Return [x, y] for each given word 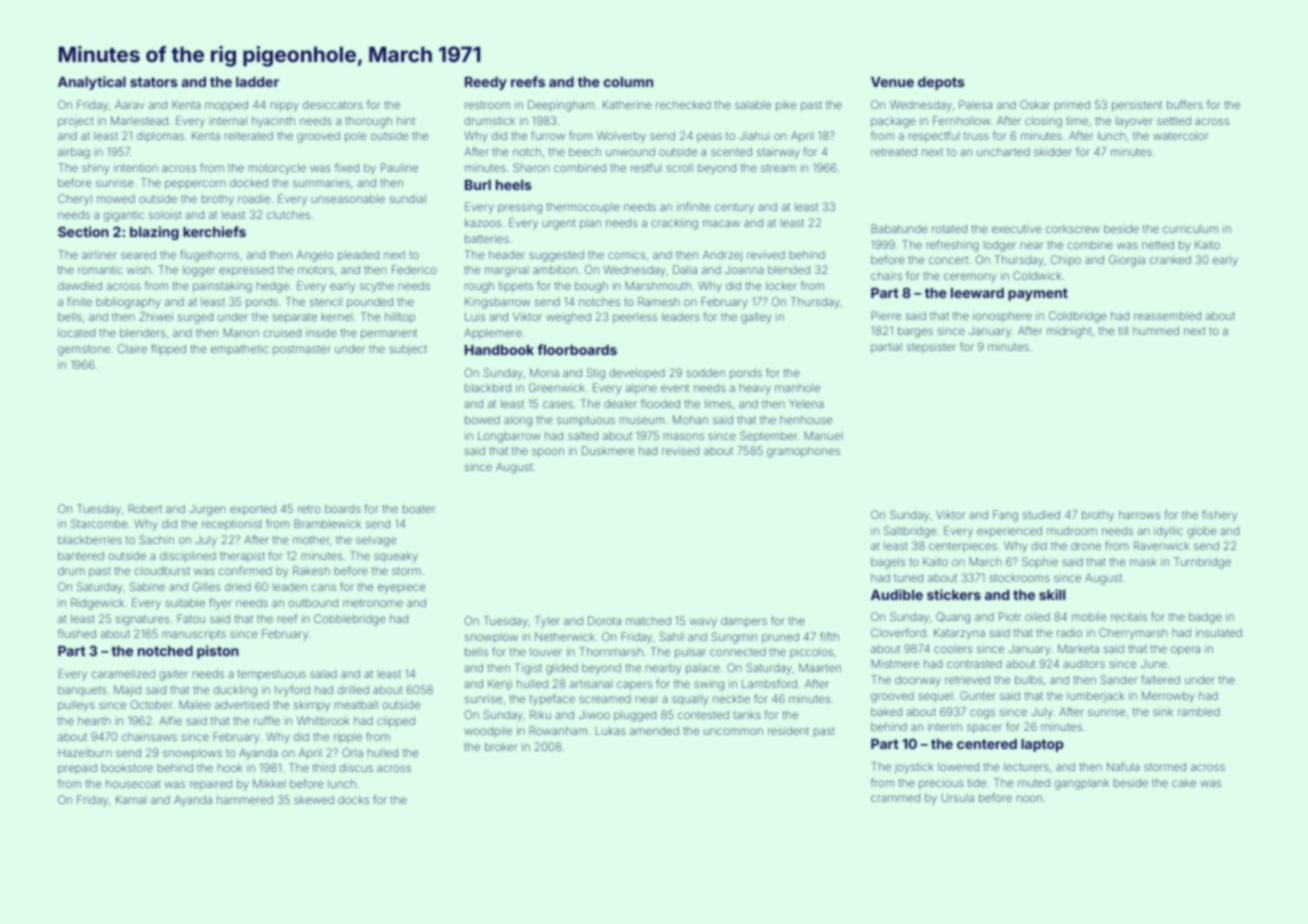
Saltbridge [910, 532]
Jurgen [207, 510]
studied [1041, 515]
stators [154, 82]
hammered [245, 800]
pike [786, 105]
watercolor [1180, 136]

* * *

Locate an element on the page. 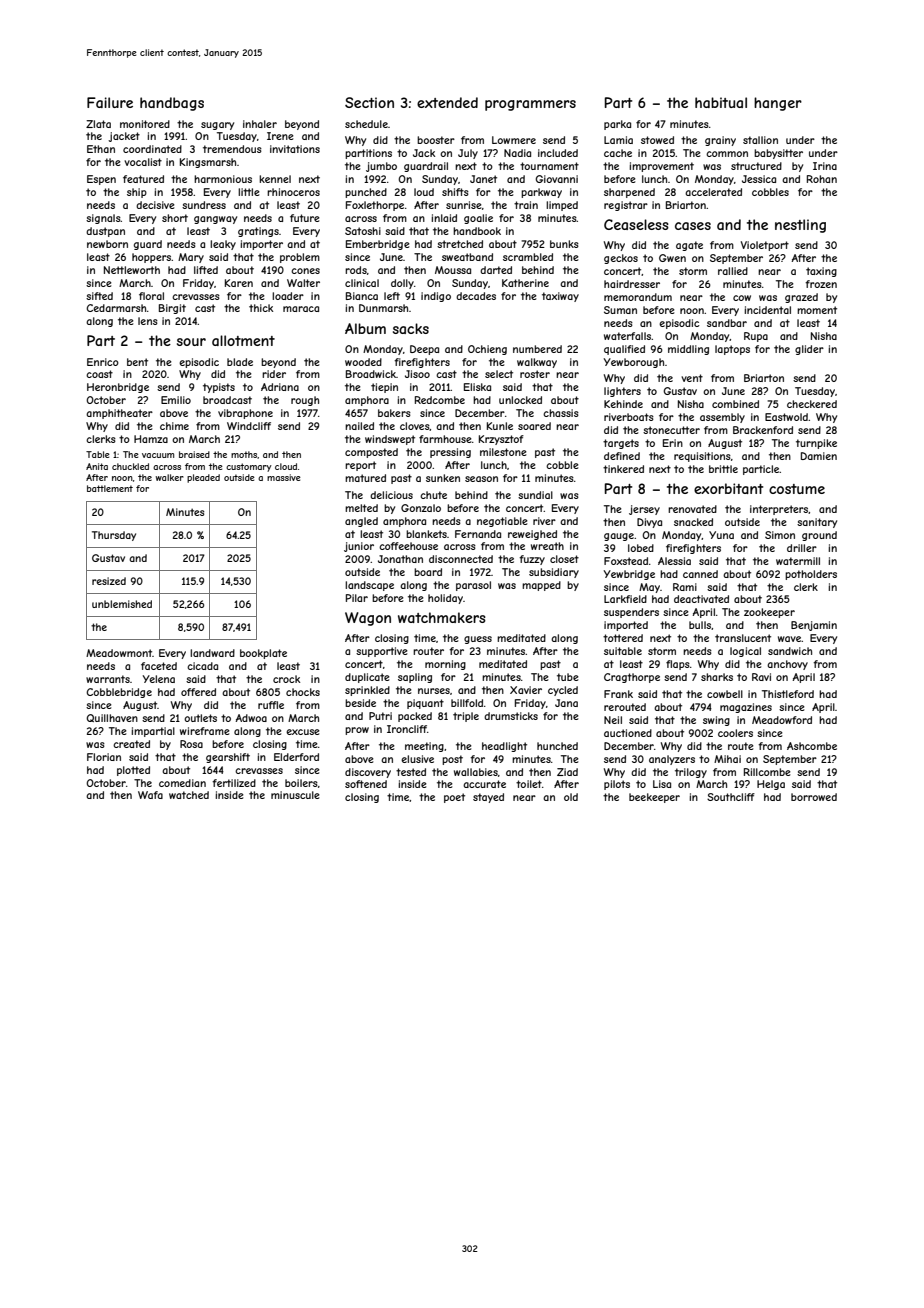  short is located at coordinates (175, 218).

...

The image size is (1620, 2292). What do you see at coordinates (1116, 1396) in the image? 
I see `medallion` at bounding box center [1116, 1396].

Stated task:
Copy everything from the line containing "Return [x, y] for each given word" down to the one containing "watercolor [1180, 136]", swapping "pike" for "trout" and changing nothing else. Leave the pictures out.

Task response:
Return [x, y] for each given word 
Saltbridge [910, 532]
Jurgen [207, 510]
studied [1041, 515]
stators [154, 82]
hammered [245, 800]
trout [786, 105]
watercolor [1180, 136]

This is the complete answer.